── INPUT RECORDS ──

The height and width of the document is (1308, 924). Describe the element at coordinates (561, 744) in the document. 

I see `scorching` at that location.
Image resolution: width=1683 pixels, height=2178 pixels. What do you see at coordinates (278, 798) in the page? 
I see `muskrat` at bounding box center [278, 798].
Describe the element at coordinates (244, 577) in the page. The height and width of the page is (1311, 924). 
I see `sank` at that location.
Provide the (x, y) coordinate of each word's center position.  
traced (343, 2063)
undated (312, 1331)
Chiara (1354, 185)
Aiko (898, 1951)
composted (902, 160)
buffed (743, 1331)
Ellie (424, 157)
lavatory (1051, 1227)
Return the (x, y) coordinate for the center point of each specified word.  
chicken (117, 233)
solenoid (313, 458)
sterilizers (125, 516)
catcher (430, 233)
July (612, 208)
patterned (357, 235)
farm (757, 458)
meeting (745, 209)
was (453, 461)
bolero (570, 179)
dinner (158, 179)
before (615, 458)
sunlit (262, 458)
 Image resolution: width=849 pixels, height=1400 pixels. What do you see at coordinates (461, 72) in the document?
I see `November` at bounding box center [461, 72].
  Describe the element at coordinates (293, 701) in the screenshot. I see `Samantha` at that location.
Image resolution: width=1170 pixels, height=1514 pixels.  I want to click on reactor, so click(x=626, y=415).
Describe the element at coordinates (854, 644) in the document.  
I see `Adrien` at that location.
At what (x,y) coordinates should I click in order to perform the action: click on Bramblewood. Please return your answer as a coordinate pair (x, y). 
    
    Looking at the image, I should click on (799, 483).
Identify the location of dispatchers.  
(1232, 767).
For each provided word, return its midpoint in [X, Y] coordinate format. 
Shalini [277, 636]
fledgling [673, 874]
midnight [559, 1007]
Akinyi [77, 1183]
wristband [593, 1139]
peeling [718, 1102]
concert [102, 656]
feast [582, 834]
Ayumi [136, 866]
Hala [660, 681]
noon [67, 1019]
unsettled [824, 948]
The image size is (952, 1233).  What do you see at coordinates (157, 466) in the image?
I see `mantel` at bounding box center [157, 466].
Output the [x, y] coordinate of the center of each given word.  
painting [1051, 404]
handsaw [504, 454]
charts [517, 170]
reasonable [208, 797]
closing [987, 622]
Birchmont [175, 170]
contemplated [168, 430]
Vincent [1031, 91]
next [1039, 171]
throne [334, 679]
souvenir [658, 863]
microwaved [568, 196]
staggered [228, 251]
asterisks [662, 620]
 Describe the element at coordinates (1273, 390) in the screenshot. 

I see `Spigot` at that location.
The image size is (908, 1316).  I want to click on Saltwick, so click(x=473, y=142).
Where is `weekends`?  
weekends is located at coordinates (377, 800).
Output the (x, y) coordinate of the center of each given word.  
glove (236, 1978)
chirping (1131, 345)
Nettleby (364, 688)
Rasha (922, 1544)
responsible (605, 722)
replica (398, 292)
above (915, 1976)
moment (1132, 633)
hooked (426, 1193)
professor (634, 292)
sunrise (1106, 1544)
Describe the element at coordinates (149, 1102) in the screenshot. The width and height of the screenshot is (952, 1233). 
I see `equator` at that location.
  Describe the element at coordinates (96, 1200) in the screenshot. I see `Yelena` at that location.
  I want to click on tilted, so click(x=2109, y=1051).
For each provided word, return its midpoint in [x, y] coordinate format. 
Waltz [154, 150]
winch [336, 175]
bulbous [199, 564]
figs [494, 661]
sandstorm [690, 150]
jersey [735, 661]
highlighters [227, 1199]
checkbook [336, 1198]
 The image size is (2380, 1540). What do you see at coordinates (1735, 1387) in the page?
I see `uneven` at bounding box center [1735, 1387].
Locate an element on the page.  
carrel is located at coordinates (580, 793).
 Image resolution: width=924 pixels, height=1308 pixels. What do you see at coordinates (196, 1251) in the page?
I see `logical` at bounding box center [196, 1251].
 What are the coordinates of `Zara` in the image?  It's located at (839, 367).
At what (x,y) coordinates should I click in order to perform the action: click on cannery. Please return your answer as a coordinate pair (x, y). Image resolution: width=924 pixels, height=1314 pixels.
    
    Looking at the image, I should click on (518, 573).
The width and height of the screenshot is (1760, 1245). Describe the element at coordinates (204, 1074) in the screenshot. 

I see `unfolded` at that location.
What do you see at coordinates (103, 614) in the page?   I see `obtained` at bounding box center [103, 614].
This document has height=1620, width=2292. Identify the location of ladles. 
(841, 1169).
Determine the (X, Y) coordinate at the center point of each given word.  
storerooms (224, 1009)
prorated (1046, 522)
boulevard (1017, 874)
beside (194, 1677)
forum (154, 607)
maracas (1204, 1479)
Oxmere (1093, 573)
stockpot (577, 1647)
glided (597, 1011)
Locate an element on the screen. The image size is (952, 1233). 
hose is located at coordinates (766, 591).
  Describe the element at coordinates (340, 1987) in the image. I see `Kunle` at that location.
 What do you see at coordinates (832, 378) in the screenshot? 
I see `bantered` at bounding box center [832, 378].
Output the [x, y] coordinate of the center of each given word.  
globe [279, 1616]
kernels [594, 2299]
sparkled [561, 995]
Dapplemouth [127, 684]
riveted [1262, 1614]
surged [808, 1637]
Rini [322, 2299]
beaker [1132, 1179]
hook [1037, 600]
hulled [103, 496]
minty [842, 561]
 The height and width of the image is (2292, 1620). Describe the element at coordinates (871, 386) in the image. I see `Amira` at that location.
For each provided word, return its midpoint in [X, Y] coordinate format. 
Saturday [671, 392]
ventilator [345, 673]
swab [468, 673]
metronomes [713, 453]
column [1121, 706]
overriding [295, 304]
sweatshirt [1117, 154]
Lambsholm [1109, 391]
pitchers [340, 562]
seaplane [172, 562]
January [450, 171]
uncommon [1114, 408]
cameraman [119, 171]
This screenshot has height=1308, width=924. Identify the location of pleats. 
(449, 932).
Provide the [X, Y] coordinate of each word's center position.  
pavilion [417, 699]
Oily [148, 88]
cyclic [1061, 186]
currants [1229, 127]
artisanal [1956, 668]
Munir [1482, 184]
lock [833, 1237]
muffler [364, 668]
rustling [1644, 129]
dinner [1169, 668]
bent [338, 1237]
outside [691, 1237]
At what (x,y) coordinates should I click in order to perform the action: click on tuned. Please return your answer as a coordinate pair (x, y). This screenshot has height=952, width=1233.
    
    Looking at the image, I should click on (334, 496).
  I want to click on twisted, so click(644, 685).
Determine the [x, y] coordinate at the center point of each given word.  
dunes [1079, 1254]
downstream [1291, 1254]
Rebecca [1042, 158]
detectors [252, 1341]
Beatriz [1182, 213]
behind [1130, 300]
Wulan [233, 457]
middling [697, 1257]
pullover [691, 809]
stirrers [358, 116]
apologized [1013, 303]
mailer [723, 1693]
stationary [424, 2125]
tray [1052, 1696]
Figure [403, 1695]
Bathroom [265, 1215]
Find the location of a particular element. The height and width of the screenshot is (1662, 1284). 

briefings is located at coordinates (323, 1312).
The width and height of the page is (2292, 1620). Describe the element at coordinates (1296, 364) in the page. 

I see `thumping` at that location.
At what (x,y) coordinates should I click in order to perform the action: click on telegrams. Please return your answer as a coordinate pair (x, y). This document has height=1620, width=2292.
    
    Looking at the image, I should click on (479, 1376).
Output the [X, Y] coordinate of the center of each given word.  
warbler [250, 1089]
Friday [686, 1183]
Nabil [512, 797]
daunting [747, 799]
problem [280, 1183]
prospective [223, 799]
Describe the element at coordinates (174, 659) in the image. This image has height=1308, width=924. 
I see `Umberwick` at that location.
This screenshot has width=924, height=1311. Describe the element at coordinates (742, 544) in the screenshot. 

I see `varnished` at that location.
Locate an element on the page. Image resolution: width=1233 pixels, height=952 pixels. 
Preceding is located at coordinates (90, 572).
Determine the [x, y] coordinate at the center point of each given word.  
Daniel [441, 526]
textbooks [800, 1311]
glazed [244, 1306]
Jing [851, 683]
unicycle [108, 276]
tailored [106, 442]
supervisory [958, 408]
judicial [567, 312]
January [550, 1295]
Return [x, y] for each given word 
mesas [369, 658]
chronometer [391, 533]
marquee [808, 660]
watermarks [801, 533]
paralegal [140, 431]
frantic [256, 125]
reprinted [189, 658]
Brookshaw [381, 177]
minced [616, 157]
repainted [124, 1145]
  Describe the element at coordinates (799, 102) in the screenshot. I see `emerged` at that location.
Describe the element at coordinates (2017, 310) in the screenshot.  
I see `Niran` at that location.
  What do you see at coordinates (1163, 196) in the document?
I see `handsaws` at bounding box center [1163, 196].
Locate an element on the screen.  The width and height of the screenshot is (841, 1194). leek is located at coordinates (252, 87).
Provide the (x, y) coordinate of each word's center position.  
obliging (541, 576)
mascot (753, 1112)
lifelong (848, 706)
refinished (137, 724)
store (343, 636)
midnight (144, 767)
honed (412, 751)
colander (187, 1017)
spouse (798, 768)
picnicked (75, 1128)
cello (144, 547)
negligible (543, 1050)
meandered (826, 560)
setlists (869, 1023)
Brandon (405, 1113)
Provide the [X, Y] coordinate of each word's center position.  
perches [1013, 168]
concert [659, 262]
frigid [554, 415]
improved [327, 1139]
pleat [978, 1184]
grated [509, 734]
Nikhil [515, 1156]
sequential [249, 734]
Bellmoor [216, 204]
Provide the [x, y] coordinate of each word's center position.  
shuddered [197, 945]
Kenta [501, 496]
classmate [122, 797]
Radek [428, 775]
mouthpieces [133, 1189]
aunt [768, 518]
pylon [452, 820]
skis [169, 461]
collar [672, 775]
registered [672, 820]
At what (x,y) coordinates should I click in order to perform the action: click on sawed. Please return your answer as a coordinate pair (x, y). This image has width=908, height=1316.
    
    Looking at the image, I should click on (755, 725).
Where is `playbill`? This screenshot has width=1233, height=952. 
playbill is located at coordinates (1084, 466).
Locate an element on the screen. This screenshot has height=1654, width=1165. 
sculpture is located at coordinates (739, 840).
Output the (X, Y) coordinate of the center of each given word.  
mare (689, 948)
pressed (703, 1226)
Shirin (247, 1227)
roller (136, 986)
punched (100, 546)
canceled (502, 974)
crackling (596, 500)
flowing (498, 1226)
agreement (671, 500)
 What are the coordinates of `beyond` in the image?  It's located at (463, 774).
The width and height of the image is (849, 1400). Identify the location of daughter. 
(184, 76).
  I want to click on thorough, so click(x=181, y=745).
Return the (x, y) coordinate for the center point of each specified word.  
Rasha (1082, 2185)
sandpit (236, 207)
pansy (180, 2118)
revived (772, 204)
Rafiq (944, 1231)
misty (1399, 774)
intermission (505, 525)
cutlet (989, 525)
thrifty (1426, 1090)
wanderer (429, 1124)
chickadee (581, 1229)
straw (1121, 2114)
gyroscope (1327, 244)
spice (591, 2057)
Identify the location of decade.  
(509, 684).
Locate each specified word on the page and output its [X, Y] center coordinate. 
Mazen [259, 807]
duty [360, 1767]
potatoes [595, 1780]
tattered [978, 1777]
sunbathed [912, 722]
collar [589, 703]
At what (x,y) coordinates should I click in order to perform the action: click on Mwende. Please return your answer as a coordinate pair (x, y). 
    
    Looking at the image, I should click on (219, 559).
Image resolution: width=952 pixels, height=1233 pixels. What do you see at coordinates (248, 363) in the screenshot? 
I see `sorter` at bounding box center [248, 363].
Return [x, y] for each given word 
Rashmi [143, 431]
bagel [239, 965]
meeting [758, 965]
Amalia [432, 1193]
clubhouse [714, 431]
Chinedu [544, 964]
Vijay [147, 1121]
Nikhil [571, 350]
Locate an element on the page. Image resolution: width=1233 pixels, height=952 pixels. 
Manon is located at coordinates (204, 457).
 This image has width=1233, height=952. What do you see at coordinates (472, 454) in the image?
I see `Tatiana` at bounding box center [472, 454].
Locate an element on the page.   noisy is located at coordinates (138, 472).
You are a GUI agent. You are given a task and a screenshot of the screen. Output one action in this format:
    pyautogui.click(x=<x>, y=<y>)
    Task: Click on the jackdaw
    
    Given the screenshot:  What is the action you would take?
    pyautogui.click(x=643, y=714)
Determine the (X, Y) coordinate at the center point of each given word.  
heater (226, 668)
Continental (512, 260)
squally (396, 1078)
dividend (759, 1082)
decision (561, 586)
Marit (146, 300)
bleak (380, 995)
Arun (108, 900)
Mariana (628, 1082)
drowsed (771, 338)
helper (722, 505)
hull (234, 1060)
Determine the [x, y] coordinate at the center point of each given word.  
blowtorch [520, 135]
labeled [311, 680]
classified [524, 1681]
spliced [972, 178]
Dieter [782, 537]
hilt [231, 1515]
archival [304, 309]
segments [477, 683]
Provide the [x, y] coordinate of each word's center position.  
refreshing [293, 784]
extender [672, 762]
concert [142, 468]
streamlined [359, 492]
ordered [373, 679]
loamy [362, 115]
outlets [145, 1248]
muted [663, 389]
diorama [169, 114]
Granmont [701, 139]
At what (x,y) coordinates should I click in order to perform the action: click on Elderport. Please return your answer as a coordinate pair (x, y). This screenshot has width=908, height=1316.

───

Give the rows from the line containing "paralegal [140, 431]" up to and including the line containing "spouse (798, 768)" as a JSON list of strings, one string per line, omitting blank lines.

[
  "paralegal [140, 431]",
  "frantic [256, 125]",
  "reprinted [189, 658]",
  "Brookshaw [381, 177]",
  "minced [616, 157]",
  "repainted [124, 1145]",
  "  Describe the element at coordinates (799, 102) in the screenshot. I see `emerged` at that location.",
  "Describe the element at coordinates (2017, 310) in the screenshot.  ",
  "I see `Niran` at that location.",
  "  What do you see at coordinates (1163, 196) in the document?",
  "I see `handsaws` at bounding box center [1163, 196].",
  "Locate an element on the screen.  The width and height of the screenshot is (841, 1194). leek is located at coordinates (252, 87).",
  "Provide the (x, y) coordinate of each word's center position.  ",
  "obliging (541, 576)",
  "mascot (753, 1112)",
  "lifelong (848, 706)",
  "refinished (137, 724)",
  "store (343, 636)",
  "midnight (144, 767)",
  "honed (412, 751)",
  "colander (187, 1017)",
  "spouse (798, 768)"
]